(WORKING DATA Opens)
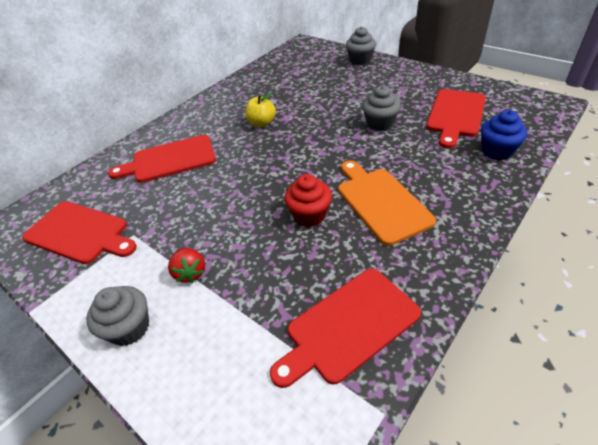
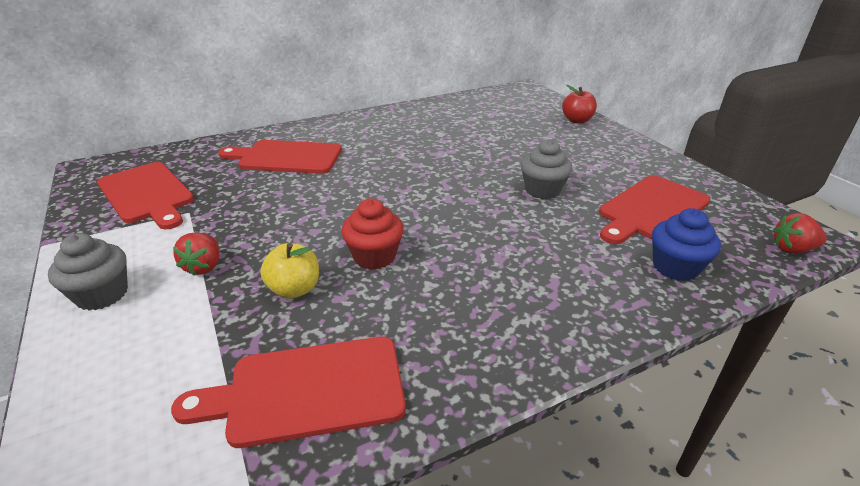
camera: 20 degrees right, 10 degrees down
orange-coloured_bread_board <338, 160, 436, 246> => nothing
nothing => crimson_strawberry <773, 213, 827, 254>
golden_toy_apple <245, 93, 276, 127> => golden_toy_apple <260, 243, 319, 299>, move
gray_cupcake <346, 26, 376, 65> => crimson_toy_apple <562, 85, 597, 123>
(WORKING DATA Closes)
▶ WHAT TO WORK ON: Set down all of the data word for word; no pictures belong in it.

▶ SOLUTION:
camera: 20 degrees right, 10 degrees down
orange-coloured_bread_board <338, 160, 436, 246> => nothing
nothing => crimson_strawberry <773, 213, 827, 254>
golden_toy_apple <245, 93, 276, 127> => golden_toy_apple <260, 243, 319, 299>, move
gray_cupcake <346, 26, 376, 65> => crimson_toy_apple <562, 85, 597, 123>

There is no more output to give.